→ **Information given**
+++++
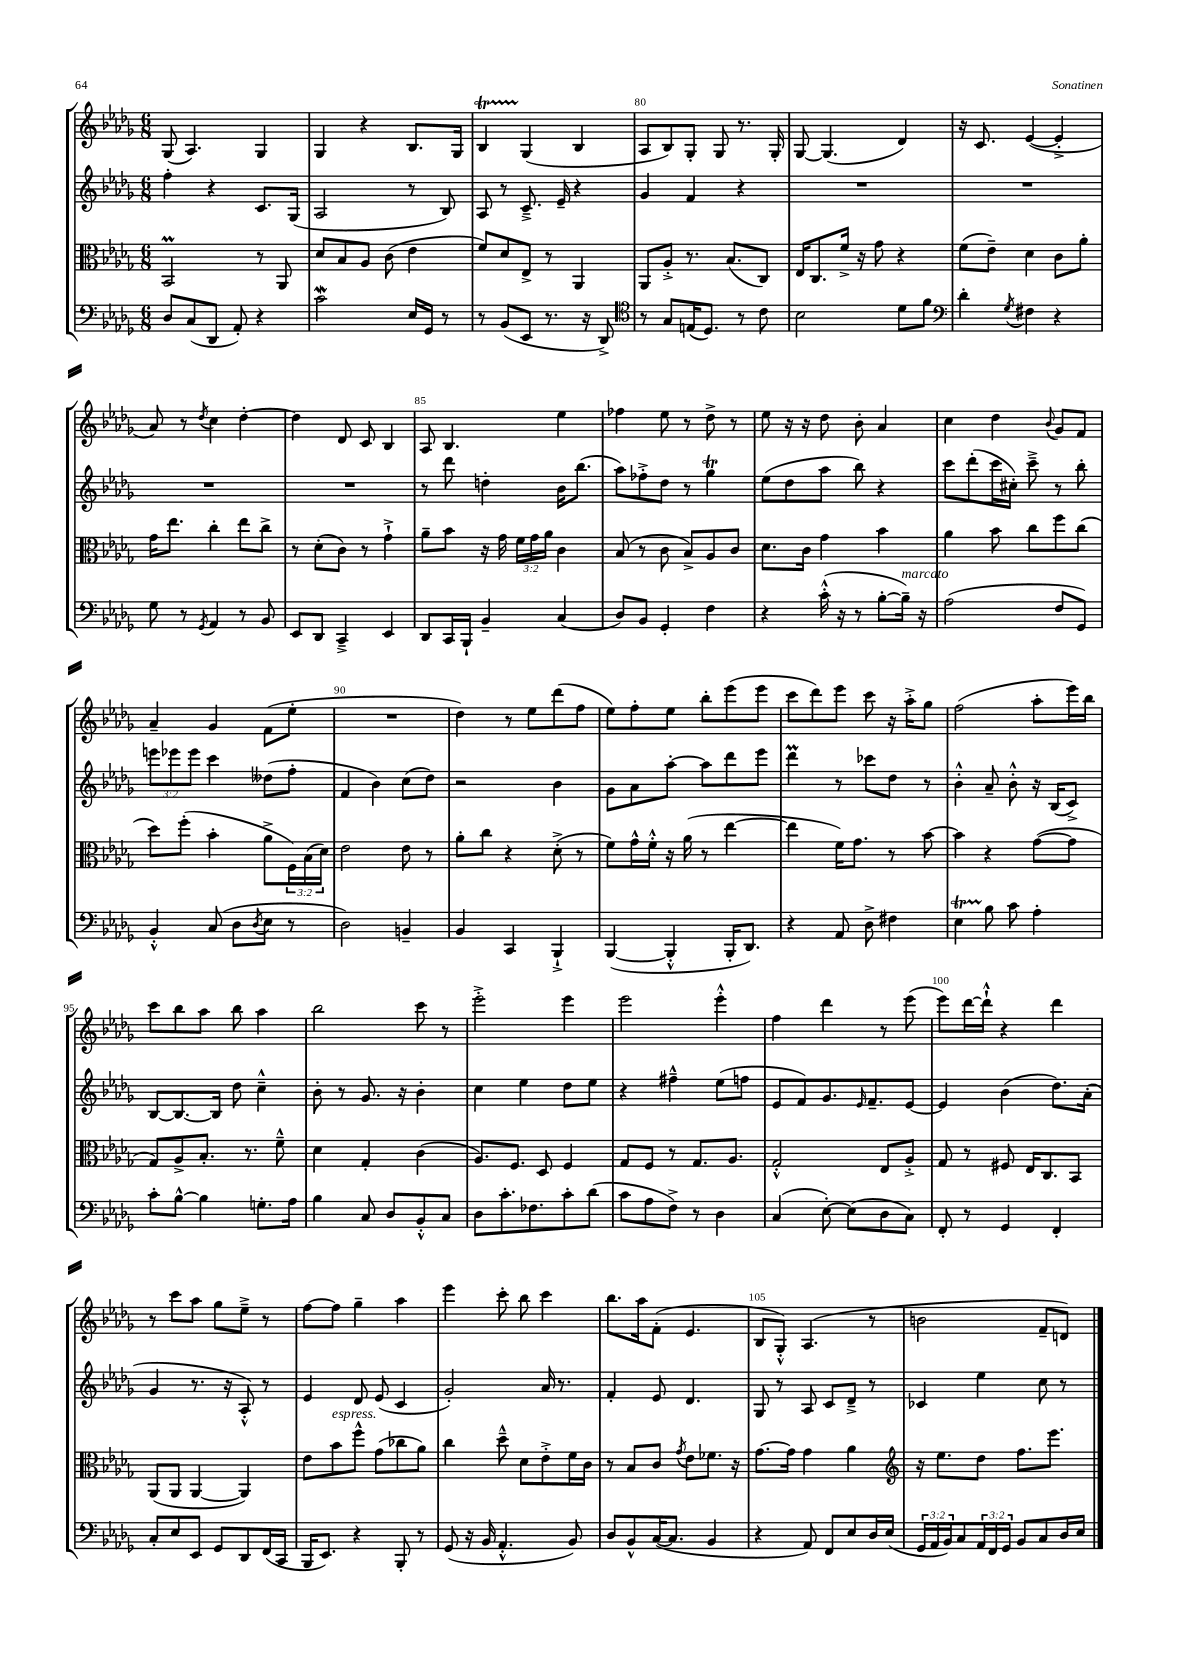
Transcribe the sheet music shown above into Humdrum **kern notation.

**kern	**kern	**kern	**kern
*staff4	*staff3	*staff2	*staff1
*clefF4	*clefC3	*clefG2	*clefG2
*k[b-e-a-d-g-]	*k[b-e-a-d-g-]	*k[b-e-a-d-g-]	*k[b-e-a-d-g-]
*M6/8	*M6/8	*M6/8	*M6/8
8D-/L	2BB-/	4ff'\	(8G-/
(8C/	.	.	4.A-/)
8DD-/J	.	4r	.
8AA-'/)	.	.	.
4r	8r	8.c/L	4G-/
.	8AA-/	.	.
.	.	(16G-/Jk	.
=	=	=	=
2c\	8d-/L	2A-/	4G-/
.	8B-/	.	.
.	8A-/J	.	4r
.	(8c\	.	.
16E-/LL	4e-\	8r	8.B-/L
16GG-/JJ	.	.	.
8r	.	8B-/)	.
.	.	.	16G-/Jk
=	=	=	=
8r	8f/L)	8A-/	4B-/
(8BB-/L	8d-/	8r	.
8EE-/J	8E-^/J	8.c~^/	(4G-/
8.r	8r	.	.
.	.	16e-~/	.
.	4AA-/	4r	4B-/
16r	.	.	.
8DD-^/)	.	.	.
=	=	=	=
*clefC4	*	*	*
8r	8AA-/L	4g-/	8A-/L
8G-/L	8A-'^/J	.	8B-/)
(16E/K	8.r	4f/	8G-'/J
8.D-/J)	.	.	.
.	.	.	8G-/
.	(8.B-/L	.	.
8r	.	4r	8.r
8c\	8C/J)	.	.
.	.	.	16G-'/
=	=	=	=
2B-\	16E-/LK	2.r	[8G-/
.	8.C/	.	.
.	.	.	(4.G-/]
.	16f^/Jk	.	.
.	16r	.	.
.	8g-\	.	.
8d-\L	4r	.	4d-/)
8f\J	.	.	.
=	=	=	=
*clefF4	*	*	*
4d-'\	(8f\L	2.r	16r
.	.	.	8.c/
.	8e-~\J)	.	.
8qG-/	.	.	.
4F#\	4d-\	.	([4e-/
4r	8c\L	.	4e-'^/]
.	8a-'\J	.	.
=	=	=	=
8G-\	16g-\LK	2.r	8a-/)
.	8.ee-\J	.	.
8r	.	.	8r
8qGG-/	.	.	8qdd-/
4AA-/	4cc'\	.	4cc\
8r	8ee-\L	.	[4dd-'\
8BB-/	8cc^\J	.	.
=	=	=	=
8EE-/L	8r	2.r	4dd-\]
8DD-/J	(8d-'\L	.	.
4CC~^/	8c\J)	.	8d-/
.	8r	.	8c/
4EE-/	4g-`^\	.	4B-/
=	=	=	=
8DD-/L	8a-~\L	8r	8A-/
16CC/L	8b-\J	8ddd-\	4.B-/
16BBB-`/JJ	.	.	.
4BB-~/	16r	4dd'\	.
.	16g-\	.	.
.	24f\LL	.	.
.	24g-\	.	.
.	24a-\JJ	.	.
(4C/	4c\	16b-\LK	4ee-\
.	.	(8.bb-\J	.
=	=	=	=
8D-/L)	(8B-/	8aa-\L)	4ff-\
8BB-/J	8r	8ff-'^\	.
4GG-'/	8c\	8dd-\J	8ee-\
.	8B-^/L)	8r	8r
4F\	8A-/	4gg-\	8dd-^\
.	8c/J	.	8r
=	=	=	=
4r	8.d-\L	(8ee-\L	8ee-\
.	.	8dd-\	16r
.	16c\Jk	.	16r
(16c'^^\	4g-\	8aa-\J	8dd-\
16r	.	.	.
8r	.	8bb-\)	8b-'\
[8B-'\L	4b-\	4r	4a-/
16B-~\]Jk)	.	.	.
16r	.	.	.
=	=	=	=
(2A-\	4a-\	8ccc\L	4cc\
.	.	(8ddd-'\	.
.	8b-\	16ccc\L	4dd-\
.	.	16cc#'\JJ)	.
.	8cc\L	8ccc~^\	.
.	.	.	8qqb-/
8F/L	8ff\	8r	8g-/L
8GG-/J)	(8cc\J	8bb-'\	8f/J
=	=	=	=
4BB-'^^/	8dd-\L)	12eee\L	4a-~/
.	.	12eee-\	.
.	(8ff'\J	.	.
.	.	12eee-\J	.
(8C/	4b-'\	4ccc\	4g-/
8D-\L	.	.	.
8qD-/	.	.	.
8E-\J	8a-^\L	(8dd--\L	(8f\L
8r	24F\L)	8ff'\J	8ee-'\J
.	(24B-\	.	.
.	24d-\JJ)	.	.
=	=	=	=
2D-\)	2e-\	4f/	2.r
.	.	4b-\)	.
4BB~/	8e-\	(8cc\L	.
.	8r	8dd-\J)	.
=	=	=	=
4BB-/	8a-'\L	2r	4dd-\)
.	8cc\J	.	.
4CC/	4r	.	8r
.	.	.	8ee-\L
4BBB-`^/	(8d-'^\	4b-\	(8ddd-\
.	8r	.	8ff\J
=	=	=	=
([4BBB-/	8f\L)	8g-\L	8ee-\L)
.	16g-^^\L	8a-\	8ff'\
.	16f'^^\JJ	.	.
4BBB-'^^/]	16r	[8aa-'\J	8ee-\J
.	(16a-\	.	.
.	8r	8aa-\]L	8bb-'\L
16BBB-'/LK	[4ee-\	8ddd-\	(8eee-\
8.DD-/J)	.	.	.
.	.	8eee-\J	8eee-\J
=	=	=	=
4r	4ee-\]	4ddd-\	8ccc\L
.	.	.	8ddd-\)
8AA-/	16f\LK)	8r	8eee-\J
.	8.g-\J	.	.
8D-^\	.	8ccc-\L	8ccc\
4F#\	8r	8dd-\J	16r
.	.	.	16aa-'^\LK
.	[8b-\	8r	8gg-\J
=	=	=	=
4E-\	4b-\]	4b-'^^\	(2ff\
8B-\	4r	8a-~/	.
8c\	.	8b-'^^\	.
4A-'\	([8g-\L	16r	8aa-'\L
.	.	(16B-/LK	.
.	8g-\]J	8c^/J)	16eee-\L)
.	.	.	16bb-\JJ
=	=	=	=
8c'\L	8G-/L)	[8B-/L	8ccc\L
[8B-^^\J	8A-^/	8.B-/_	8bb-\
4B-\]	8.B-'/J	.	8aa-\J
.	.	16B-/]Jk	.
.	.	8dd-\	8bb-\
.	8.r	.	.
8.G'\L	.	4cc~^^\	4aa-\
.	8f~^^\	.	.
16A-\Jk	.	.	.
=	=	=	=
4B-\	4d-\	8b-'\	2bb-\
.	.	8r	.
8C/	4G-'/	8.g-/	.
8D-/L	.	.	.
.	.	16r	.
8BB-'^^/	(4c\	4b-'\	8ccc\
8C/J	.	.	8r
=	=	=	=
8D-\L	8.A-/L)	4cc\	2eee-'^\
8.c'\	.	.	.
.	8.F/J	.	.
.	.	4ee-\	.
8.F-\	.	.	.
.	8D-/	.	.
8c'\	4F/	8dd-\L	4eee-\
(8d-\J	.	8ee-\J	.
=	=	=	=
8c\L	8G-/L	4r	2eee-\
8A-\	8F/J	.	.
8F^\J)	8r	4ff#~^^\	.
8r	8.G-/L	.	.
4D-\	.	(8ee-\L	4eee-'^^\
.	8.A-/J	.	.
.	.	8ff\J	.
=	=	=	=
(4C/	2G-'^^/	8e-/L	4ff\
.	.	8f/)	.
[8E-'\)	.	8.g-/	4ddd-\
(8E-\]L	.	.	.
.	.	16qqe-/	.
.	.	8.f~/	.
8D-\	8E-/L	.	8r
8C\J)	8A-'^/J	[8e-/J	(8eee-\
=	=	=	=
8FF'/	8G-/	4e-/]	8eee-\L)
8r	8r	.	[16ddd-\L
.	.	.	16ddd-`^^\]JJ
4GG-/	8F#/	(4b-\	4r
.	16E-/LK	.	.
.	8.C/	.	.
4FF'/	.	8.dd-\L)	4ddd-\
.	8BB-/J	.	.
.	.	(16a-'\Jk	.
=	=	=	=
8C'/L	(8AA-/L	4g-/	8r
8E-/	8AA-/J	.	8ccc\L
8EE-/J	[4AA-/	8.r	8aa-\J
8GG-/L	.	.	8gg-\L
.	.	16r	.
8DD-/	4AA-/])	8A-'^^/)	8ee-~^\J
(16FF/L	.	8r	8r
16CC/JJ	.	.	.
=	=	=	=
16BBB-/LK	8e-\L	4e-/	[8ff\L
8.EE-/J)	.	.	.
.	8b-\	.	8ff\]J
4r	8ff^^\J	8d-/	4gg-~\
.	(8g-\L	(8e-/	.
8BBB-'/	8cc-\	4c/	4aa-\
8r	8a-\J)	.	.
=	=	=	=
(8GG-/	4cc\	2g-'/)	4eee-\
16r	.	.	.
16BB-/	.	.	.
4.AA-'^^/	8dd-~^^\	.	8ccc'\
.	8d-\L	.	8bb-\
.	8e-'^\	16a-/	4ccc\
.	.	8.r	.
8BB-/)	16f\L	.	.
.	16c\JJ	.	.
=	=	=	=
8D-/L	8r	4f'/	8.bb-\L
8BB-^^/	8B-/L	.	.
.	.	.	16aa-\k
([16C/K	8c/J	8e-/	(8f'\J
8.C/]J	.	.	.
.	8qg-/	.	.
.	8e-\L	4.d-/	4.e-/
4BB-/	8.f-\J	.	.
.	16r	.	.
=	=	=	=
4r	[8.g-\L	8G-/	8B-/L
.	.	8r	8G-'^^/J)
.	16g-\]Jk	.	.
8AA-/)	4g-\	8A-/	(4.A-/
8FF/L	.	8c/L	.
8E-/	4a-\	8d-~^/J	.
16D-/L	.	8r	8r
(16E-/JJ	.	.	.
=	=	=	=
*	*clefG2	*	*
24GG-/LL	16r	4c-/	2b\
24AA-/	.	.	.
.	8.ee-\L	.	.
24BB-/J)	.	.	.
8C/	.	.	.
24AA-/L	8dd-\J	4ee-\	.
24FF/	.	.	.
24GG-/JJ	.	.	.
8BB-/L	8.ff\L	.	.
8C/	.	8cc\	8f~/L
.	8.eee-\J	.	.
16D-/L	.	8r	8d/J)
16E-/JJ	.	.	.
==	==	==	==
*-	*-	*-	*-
+++++
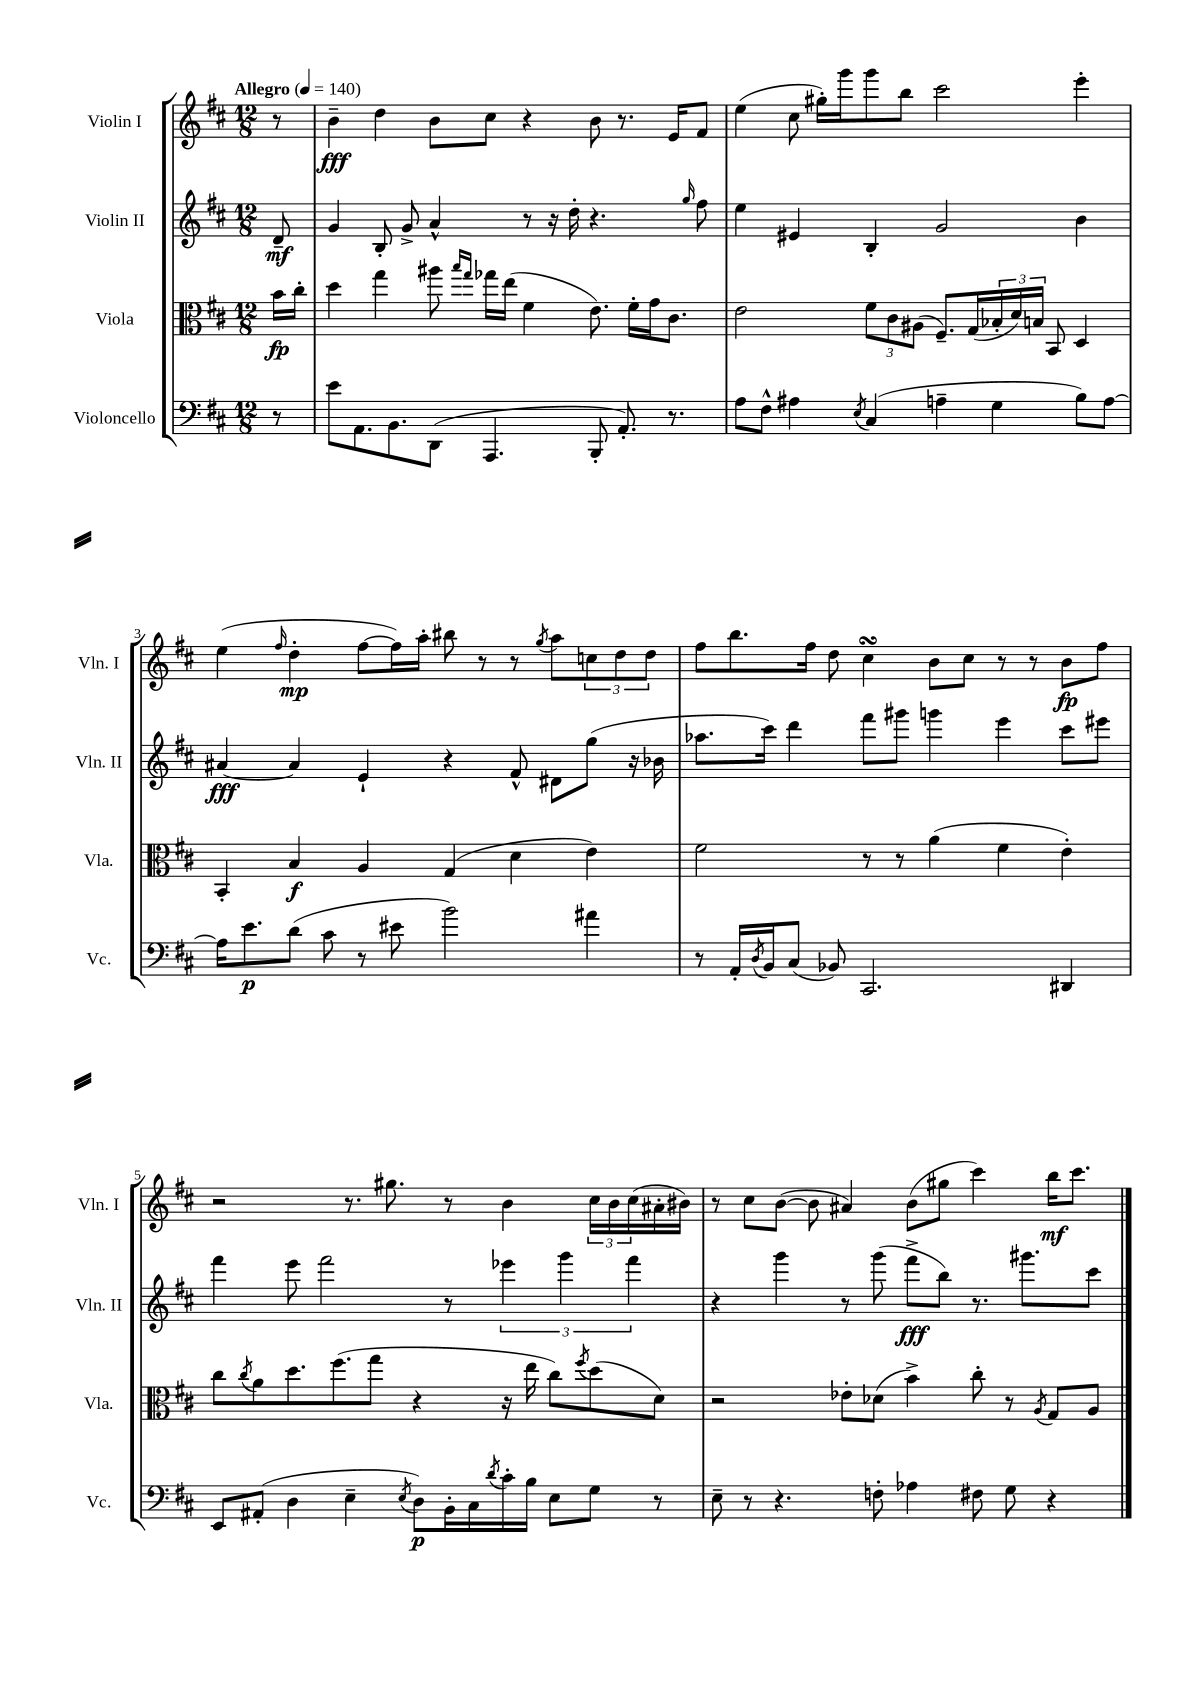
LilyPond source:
+++++
→ **Task requirements**
How many lines in the rows above contain the string "kern", with case significant? Reply with the number only.

→ **Output for this exercise**
2